ASSIGNMENT - After locating the line containing "brown brick E5", restate that line and each one after it exactly, through the last line of the material.
[SUPPLIED ENTRIES — start]
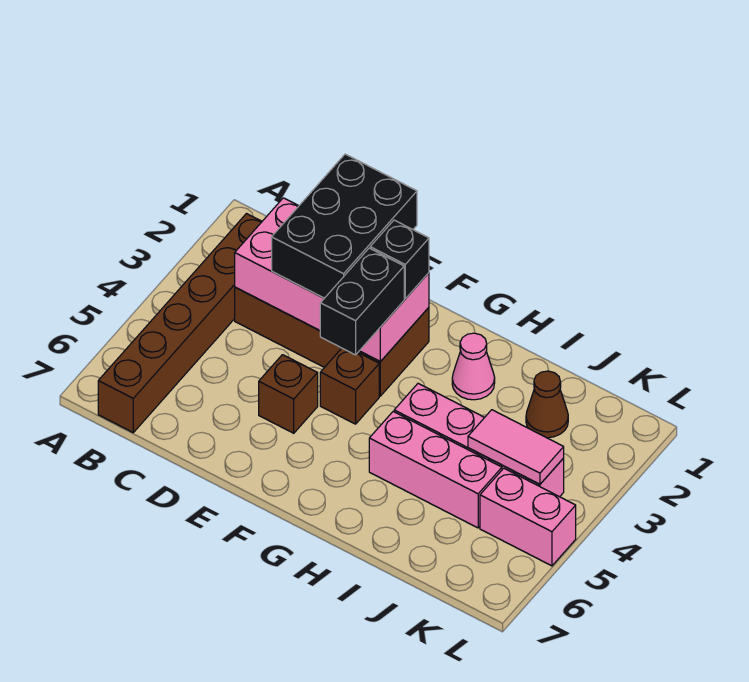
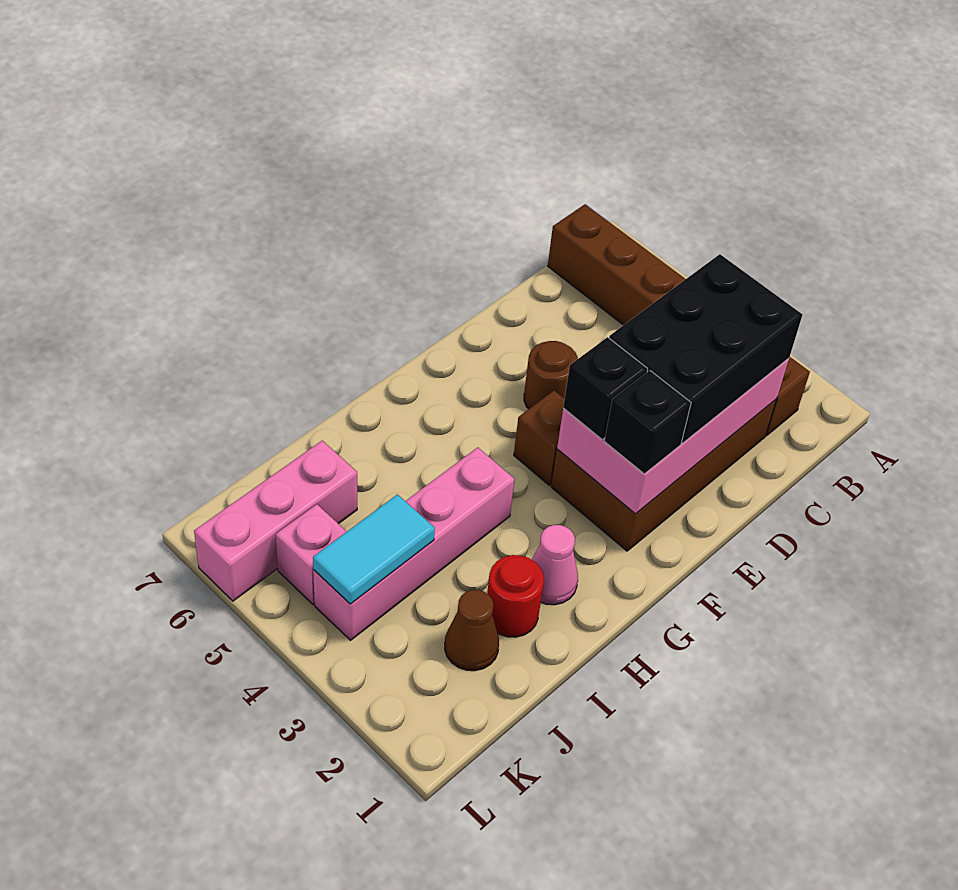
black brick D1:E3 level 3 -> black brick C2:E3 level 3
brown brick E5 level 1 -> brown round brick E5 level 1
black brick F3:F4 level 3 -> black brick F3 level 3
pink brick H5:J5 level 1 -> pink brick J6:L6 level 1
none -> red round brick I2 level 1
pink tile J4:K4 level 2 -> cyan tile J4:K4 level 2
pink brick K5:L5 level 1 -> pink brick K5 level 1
[SUPPLIED ENTRIES — finish]
WRITTEN SOLUTION -
brown brick E5 level 1 -> brown round brick E5 level 1
black brick F3:F4 level 3 -> black brick F3 level 3
pink brick H5:J5 level 1 -> pink brick J6:L6 level 1
none -> red round brick I2 level 1
pink tile J4:K4 level 2 -> cyan tile J4:K4 level 2
pink brick K5:L5 level 1 -> pink brick K5 level 1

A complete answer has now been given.